# [EXERCISE DESCRIPTION]
Each line below must be reproduced exactly, though the pictures are to be dropped.

# [COLLECTED DATA]
══════
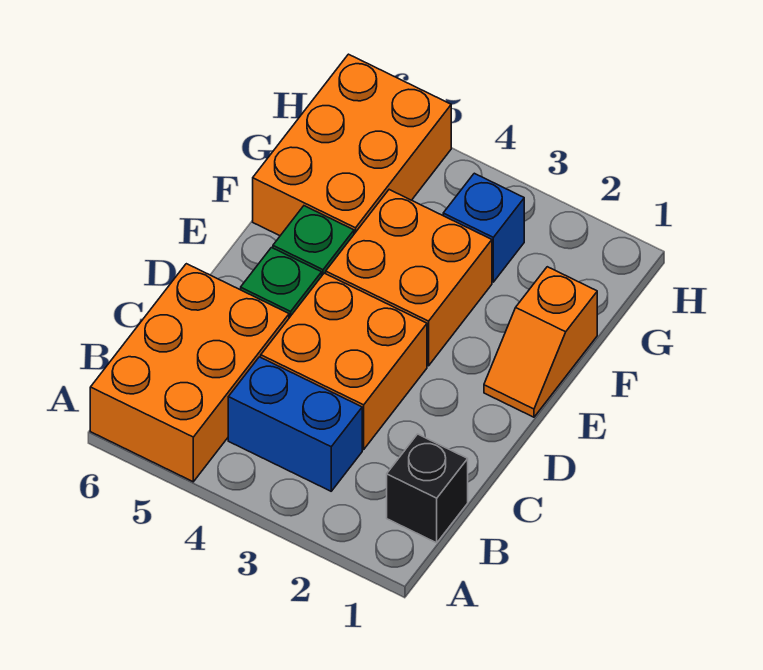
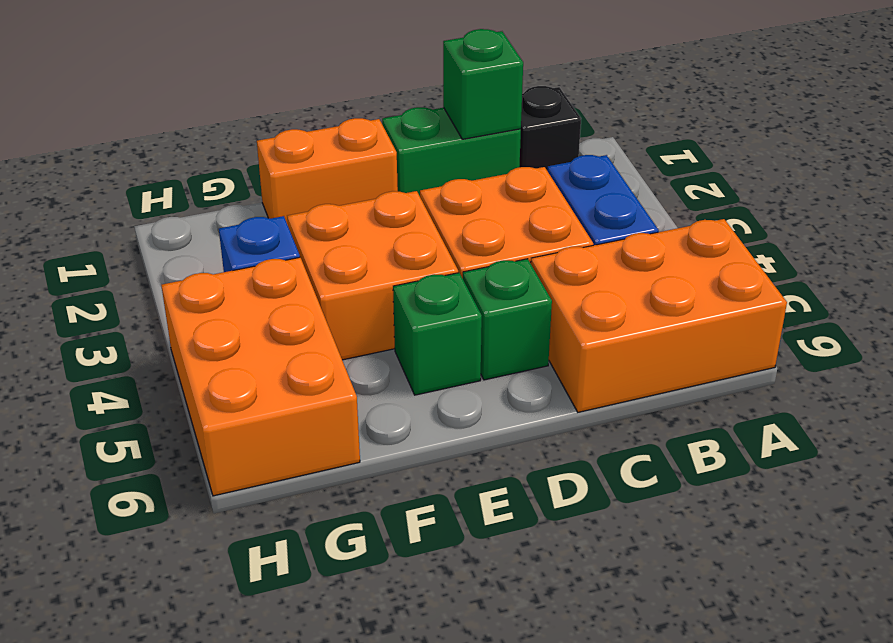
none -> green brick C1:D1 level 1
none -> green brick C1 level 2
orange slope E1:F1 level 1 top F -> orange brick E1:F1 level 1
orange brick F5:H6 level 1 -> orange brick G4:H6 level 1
══════
# [TASK OUTPUT]
none -> green brick C1:D1 level 1
none -> green brick C1 level 2
orange slope E1:F1 level 1 top F -> orange brick E1:F1 level 1
orange brick F5:H6 level 1 -> orange brick G4:H6 level 1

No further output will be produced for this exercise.